Segment Start: Data provided

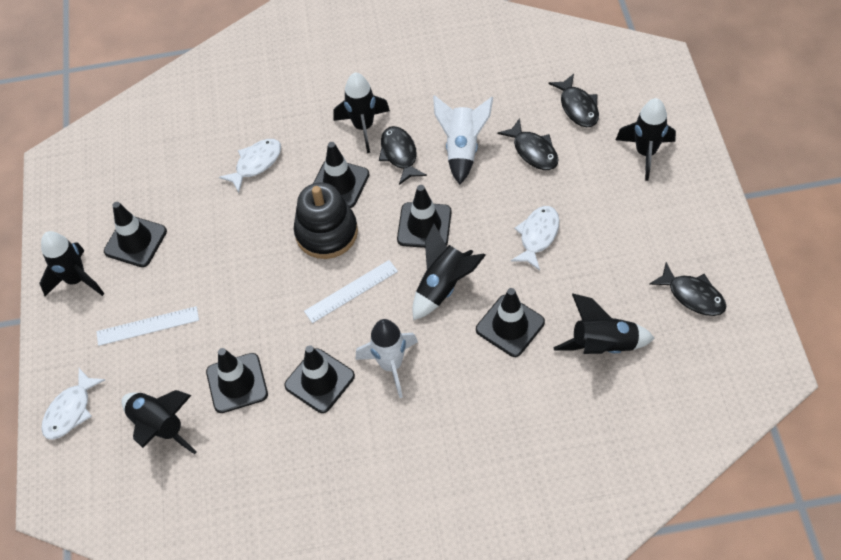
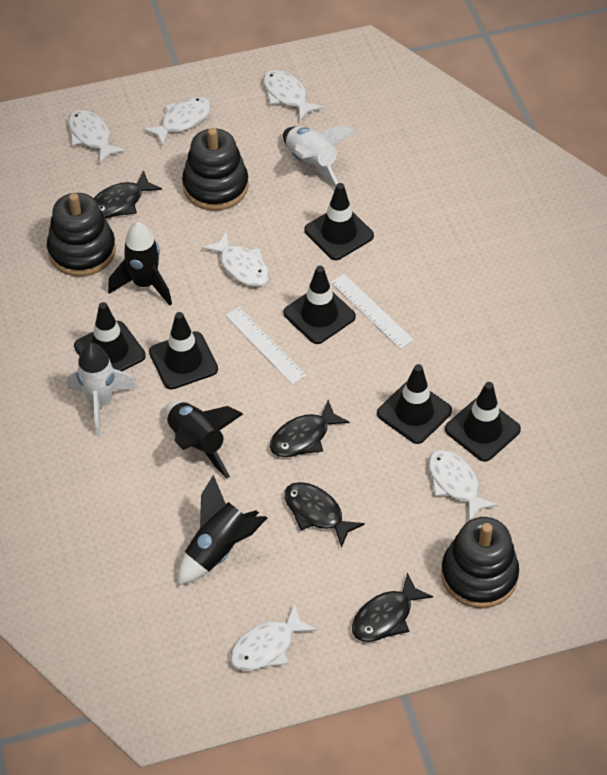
black rocket: 6 -> 3
black stacking toy: 1 -> 3
white fish: 3 -> 6

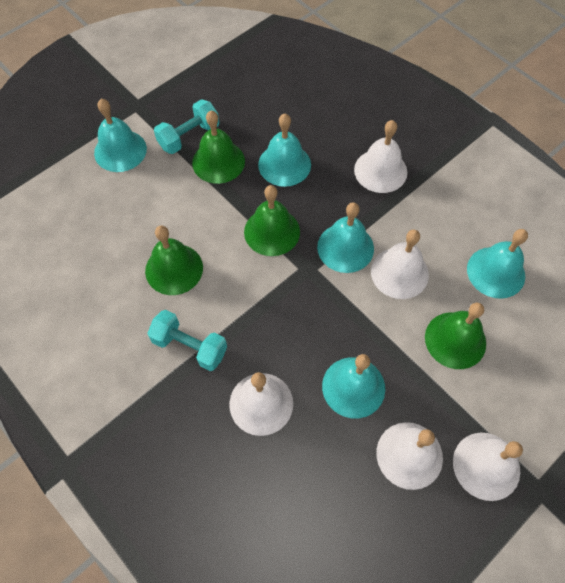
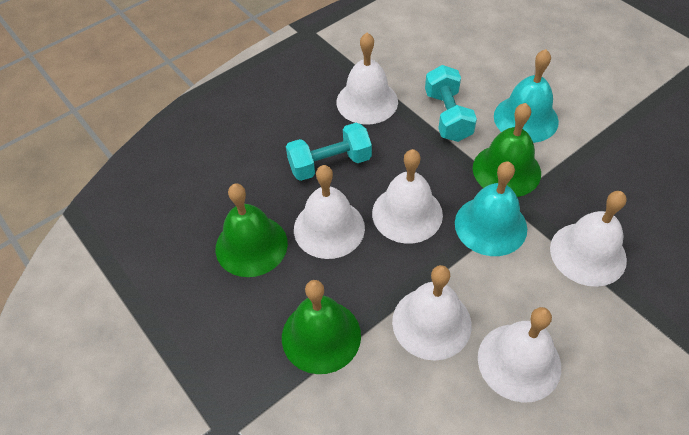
green bell: 4 -> 3
turquoise bell: 5 -> 2
white bell: 5 -> 6

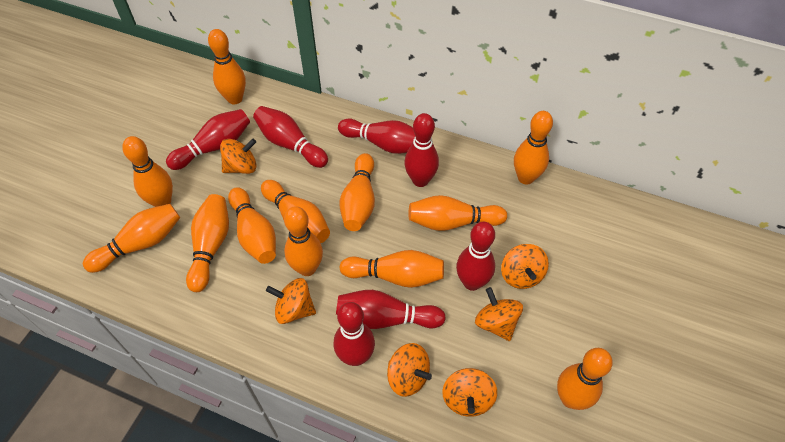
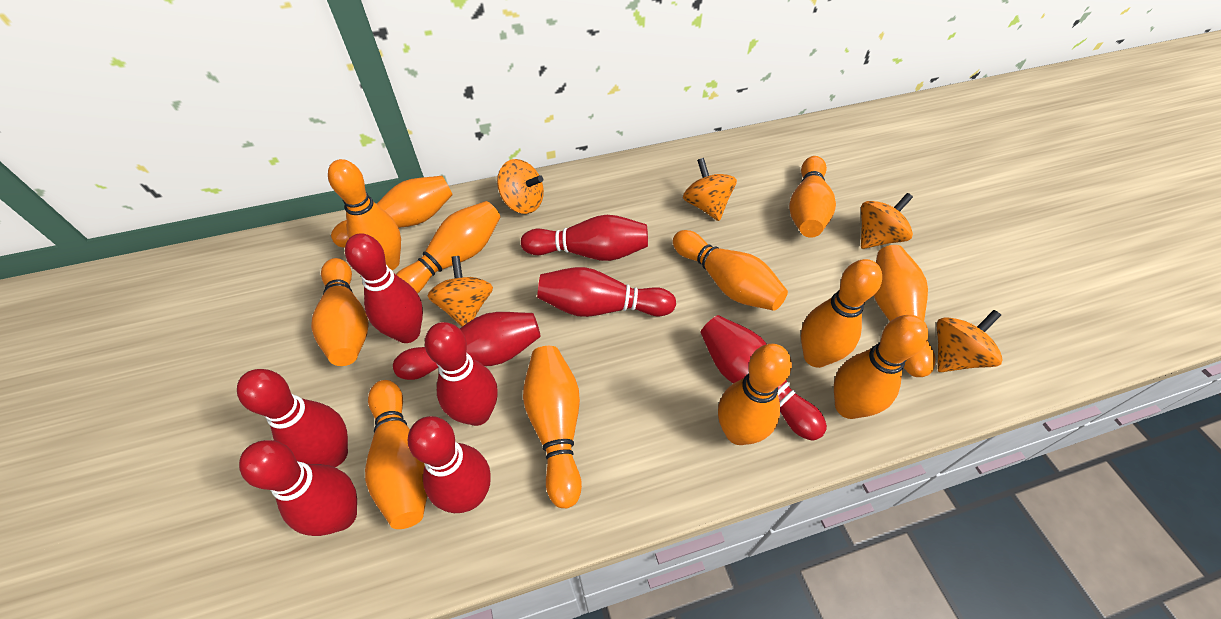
orange spinning top: 6 -> 5
red bowling pin: 7 -> 9

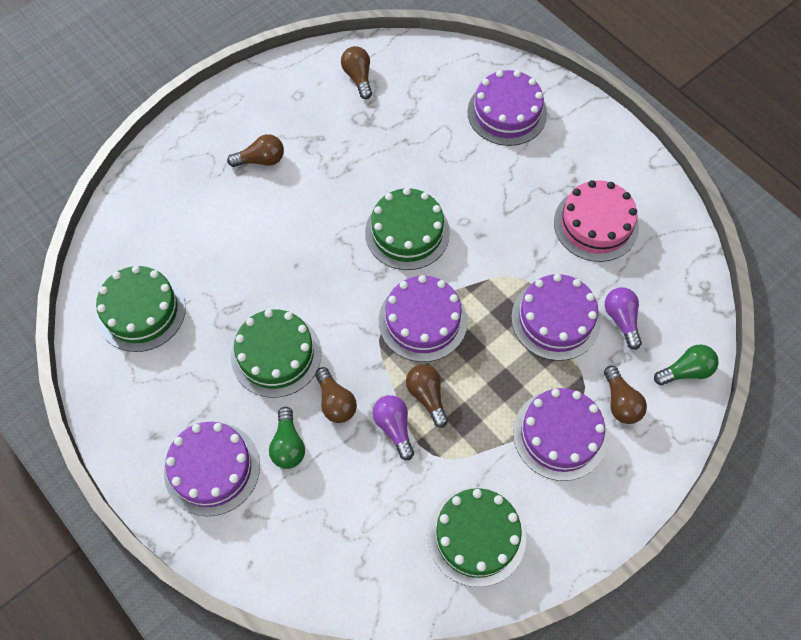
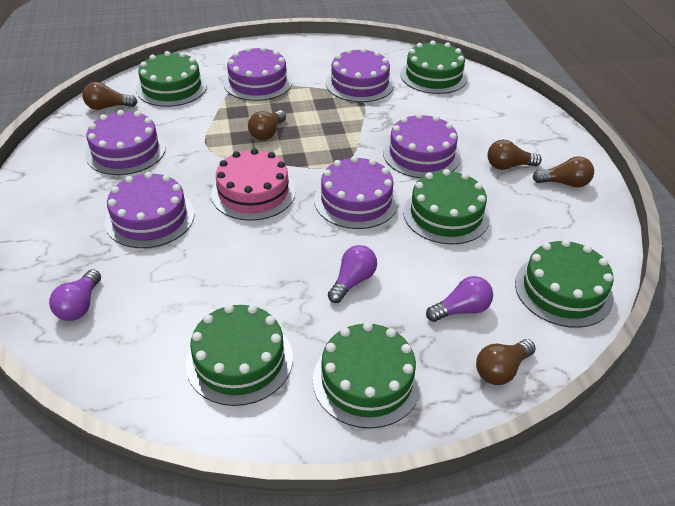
green cake: 4 -> 6
green light bulb: 2 -> 0
purple cake: 5 -> 6
purple light bulb: 2 -> 3

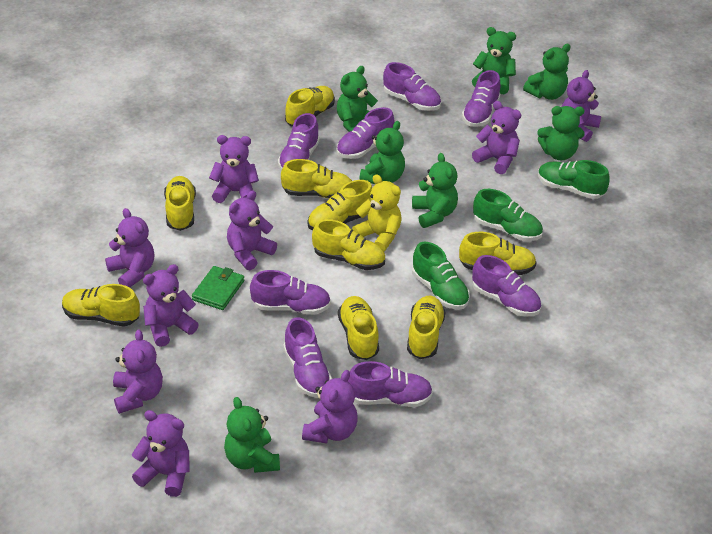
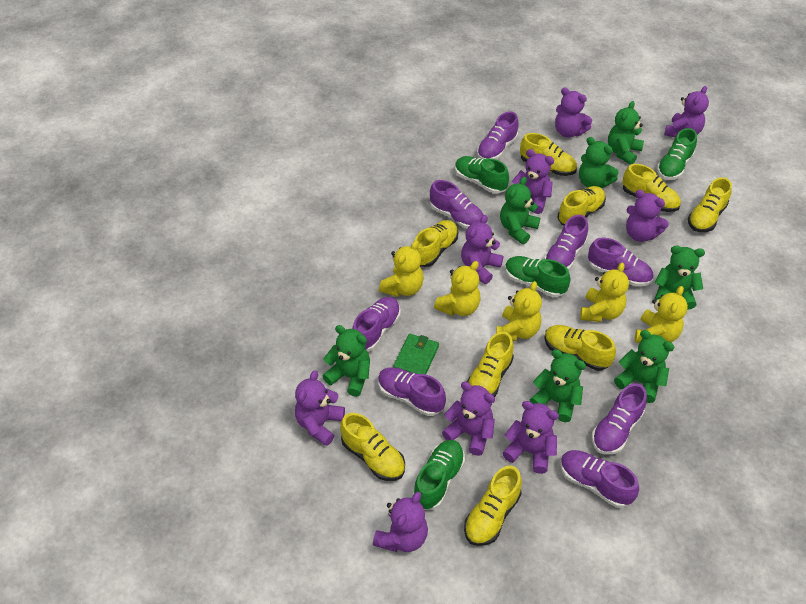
green shoe: 3 -> 4
yellow teddy bear: 1 -> 5

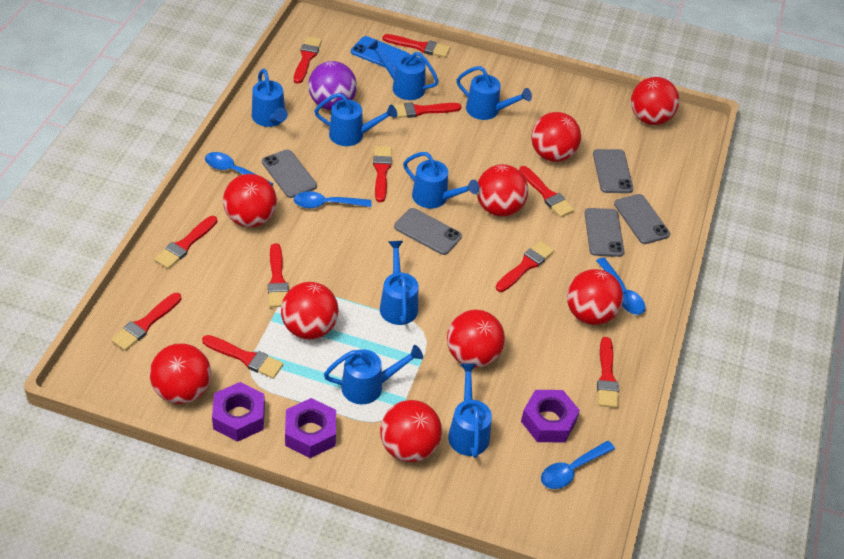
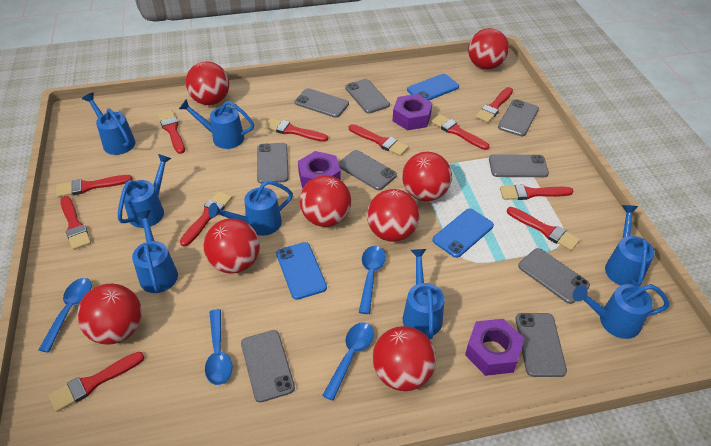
blue phone: 1 -> 3
grey phone: 5 -> 9
purple ball: 1 -> 0
red ball: 9 -> 8

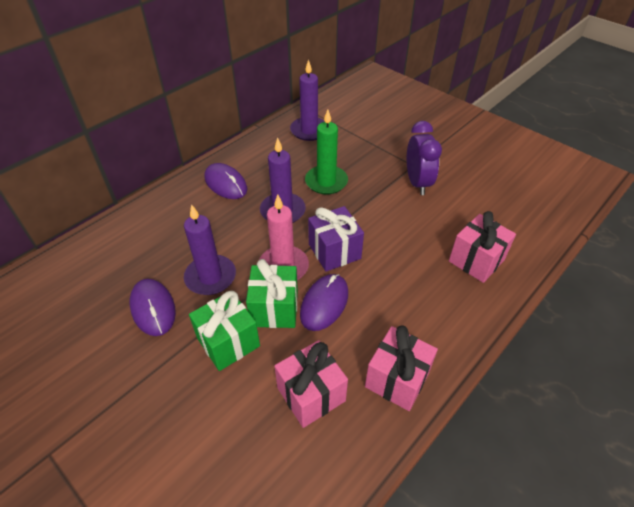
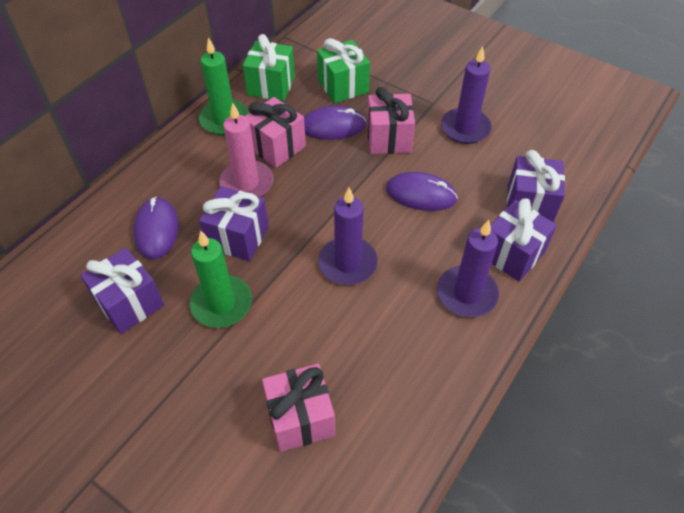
green candle: 1 -> 2
purple clock: 1 -> 0
purple gift: 1 -> 4

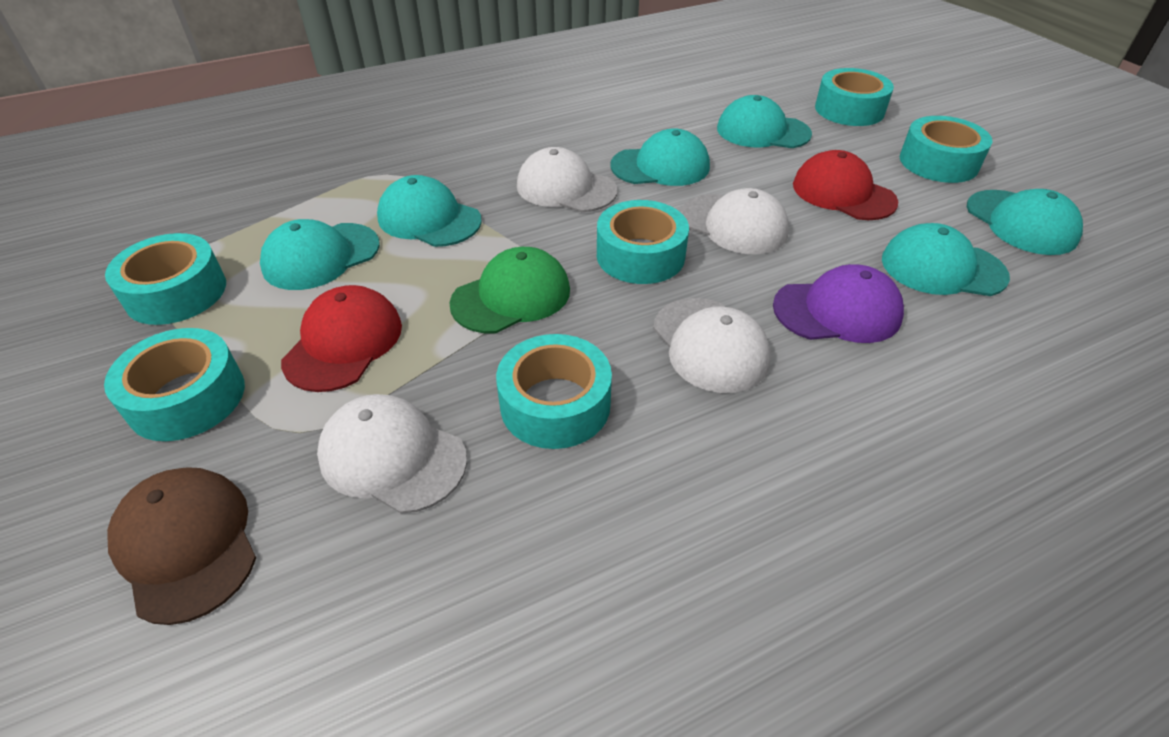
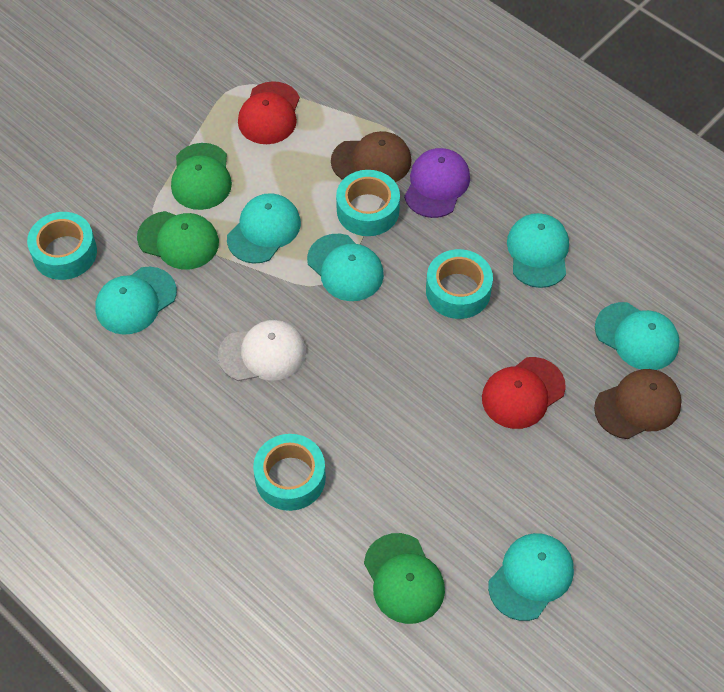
brown cap: 1 -> 2
green cap: 1 -> 3
turquoise tape: 6 -> 4
white cap: 4 -> 1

Segment End: Data provided

■ **Goal of the exercise**: When you reach the line with "grey phone: 5 -> 9" in the entries above, start copying, and go on word for word to the last line; skip any picture.

■ **Response**:
grey phone: 5 -> 9
purple ball: 1 -> 0
red ball: 9 -> 8

green candle: 1 -> 2
purple clock: 1 -> 0
purple gift: 1 -> 4

brown cap: 1 -> 2
green cap: 1 -> 3
turquoise tape: 6 -> 4
white cap: 4 -> 1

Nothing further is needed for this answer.